**Directions:** Would you copy, word for word, each line from the one with "U3: W25Q128 -> W25Q32" to the end of the listing below, skipping all pictures?

**Data section:**
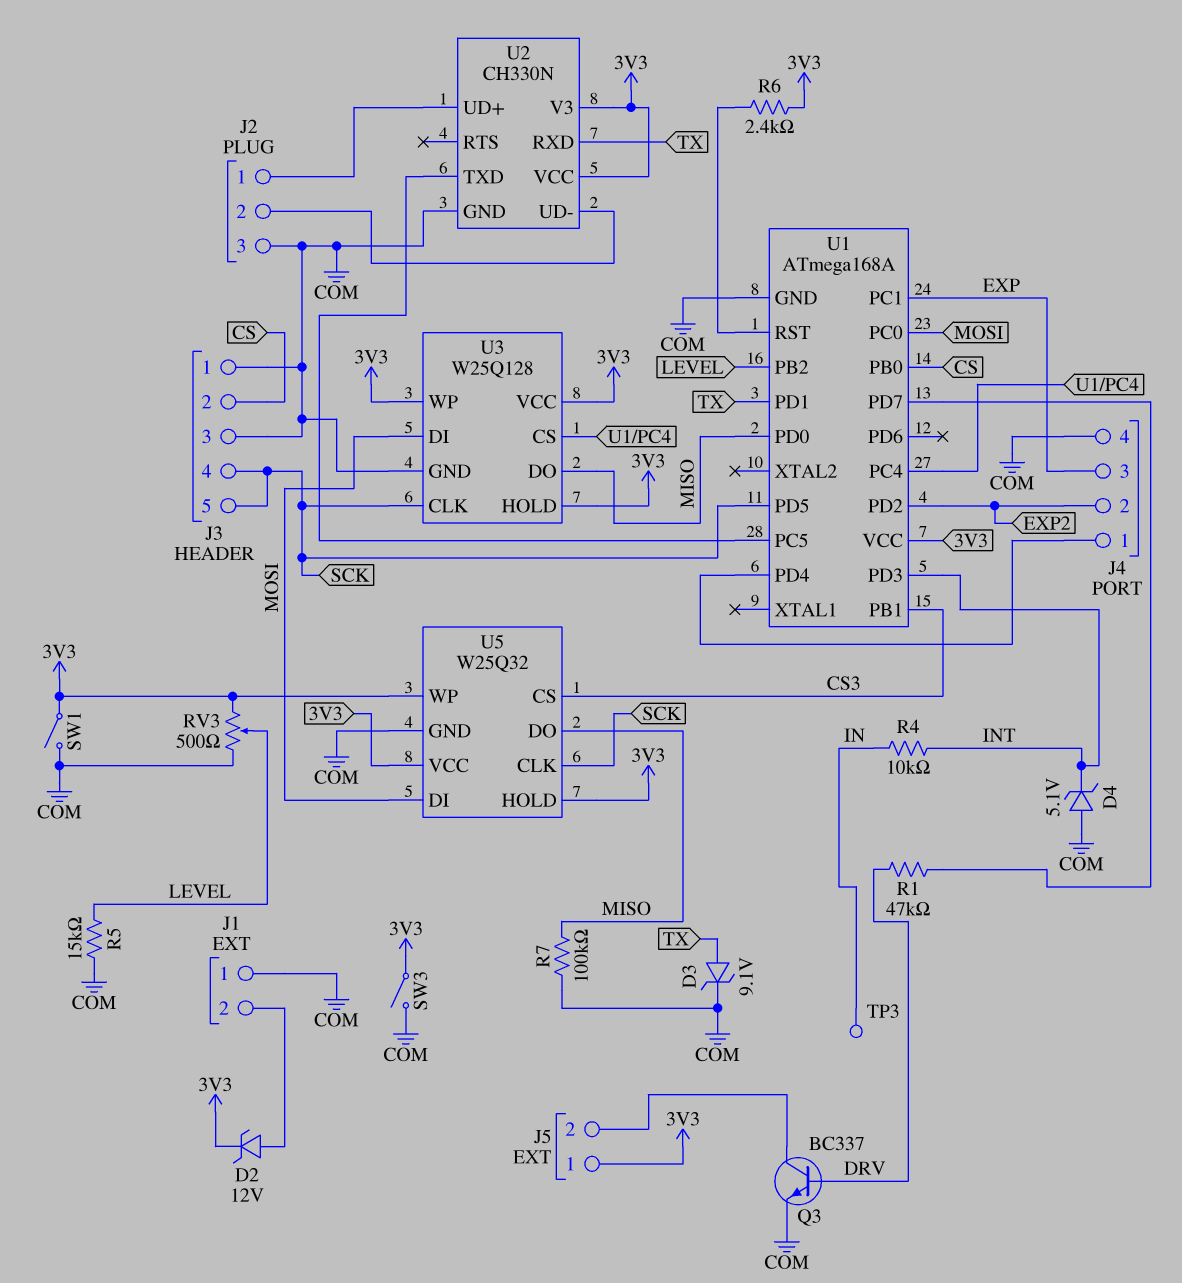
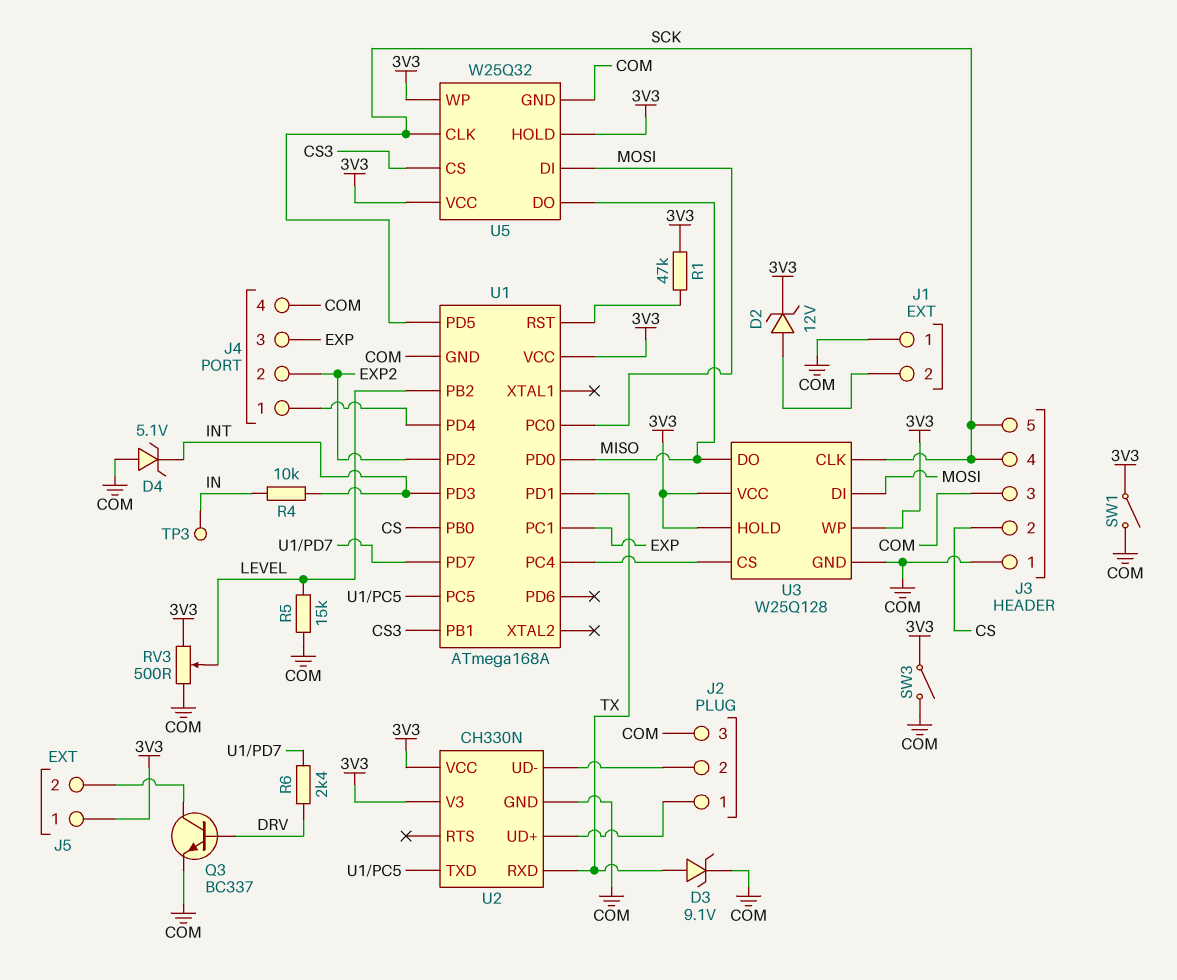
R1: 47k (DRV, U1/PD7) -> 47k (3V3, U1/RST)
R6: 2.4k (3V3, U1/RST) -> 2.4k (DRV, U1/PD7)
R7: 100k (COM, MISO) -> none

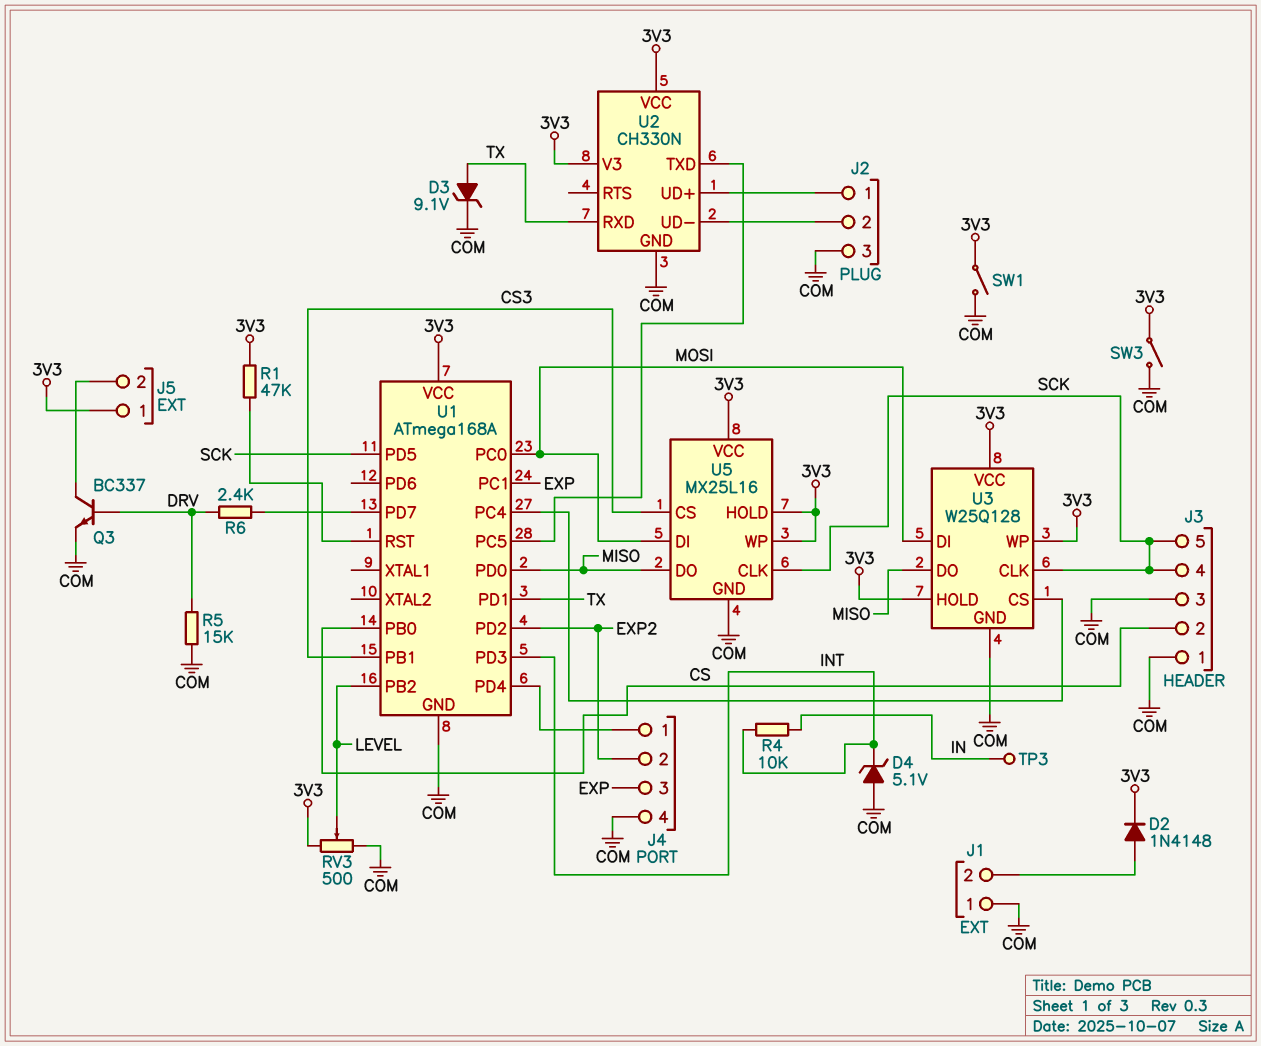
D2: zener 12V (A J1/2, K 3V3) -> diode 1N4148 (A J1/2, K 3V3)
R5: 15k (COM, LEVEL) -> 15k (COM, DRV)
U5: W25Q32 -> MX25L16

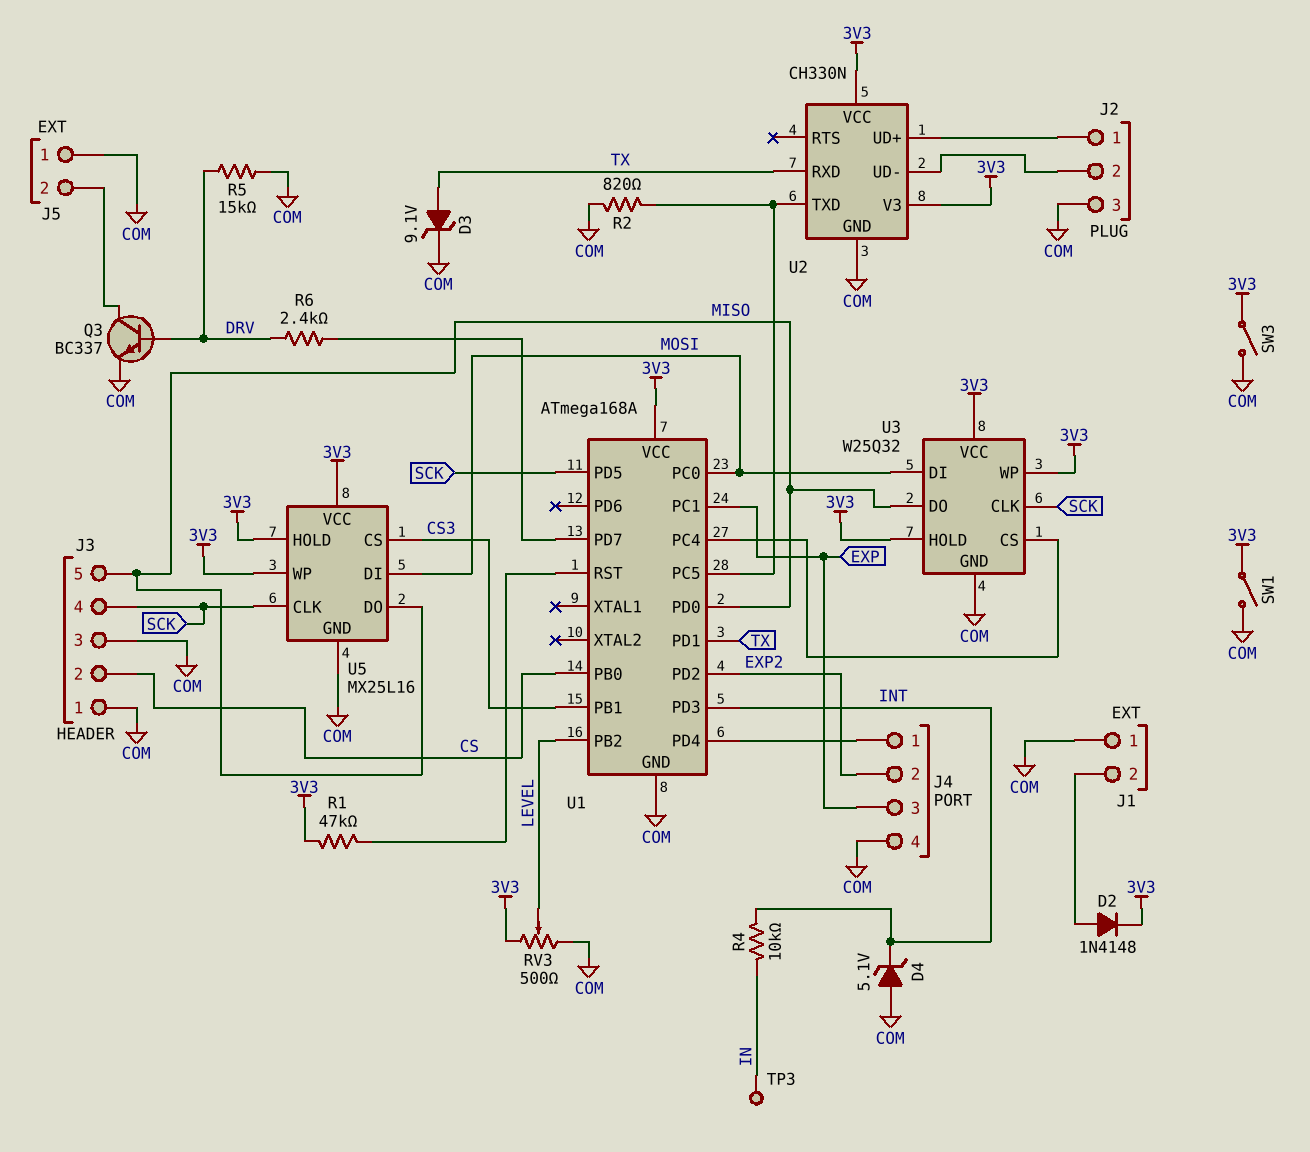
J3 pin 5: SCK -> MISO
J5 pin 1: 3V3 -> COM
R2: none -> 820 (COM, U1/PC5)
U3: W25Q128 -> W25Q32

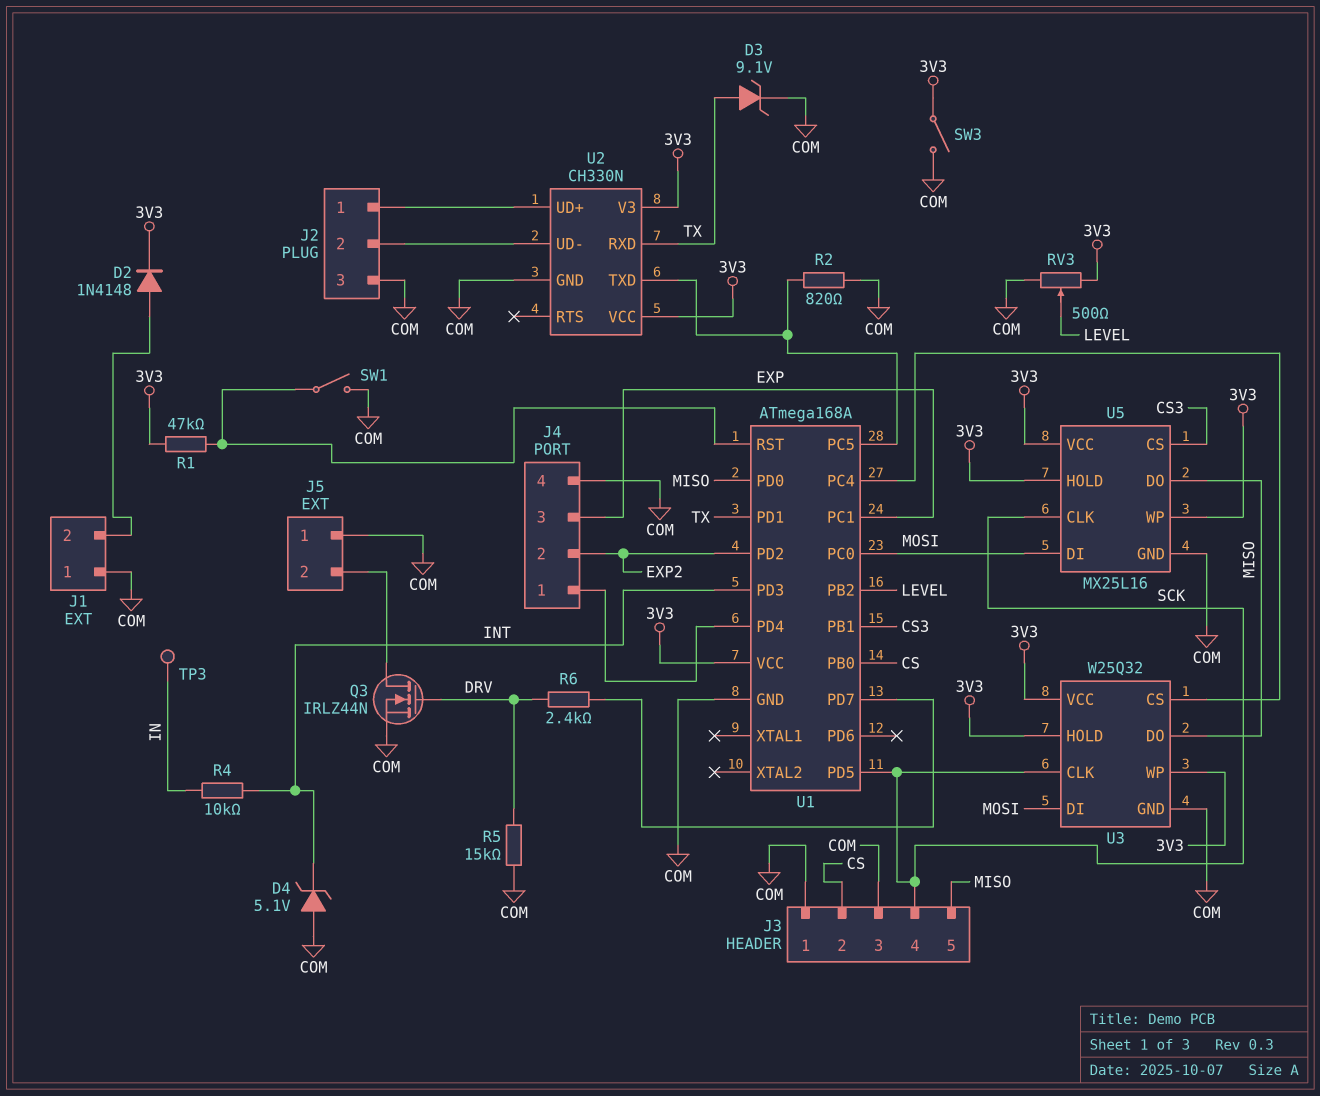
Q3: NPN BC337 (B DRV, C J5/2, E COM) -> NMOS IRLZ44N (G DRV, D J5/2, S COM)
SW1: switch (3V3, COM) -> switch (COM, U1/RST)

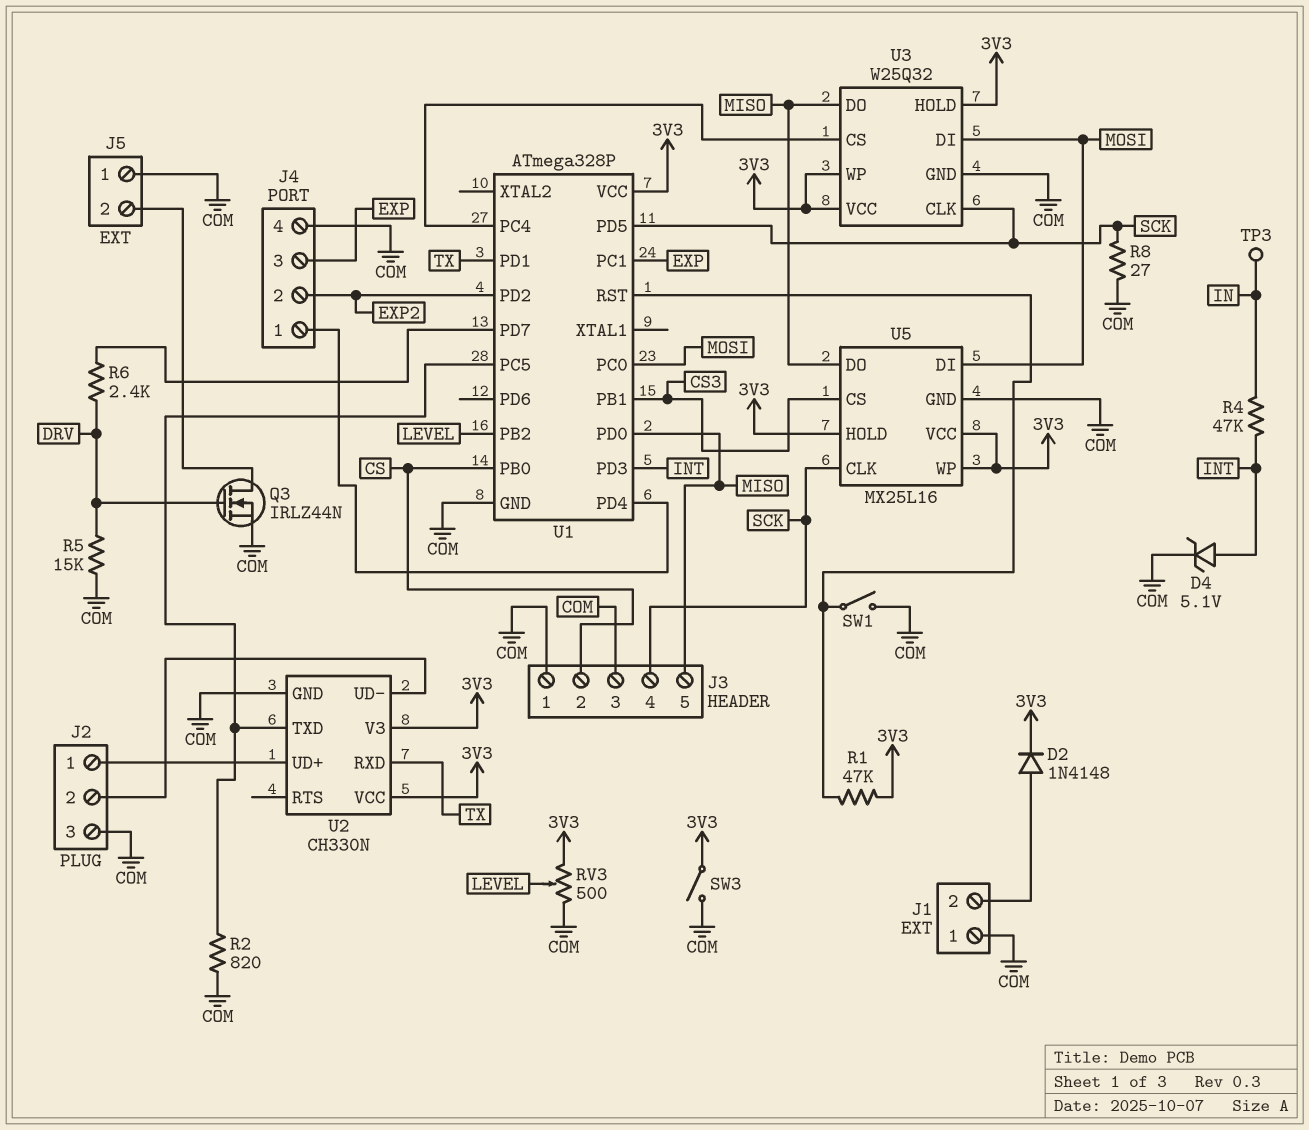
D3: zener 9.1V (A TX, K COM) -> none
D4: zener 5.1V (A COM, K INT) -> zener 5.1V (A INT, K COM)
R4: 10k (IN, INT) -> 47k (IN, INT)
R8: none -> 27 (COM, SCK)
U1: ATmega168A -> ATmega328P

**Result for this task:**
U3: W25Q128 -> W25Q32

Q3: NPN BC337 (B DRV, C J5/2, E COM) -> NMOS IRLZ44N (G DRV, D J5/2, S COM)
SW1: switch (3V3, COM) -> switch (COM, U1/RST)

D3: zener 9.1V (A TX, K COM) -> none
D4: zener 5.1V (A COM, K INT) -> zener 5.1V (A INT, K COM)
R4: 10k (IN, INT) -> 47k (IN, INT)
R8: none -> 27 (COM, SCK)
U1: ATmega168A -> ATmega328P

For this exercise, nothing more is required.